═════ Given data
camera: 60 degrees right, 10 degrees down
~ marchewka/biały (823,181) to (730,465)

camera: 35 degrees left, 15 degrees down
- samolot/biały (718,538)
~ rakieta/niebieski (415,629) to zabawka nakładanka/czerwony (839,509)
══════════
Brief
Nothing in the records should be left out; write all of them out again exactly.

Your response
camera: 60 degrees right, 10 degrees down
~ marchewka/biały (823,181) to (730,465)

camera: 35 degrees left, 15 degrees down
- samolot/biały (718,538)
~ rakieta/niebieski (415,629) to zabawka nakładanka/czerwony (839,509)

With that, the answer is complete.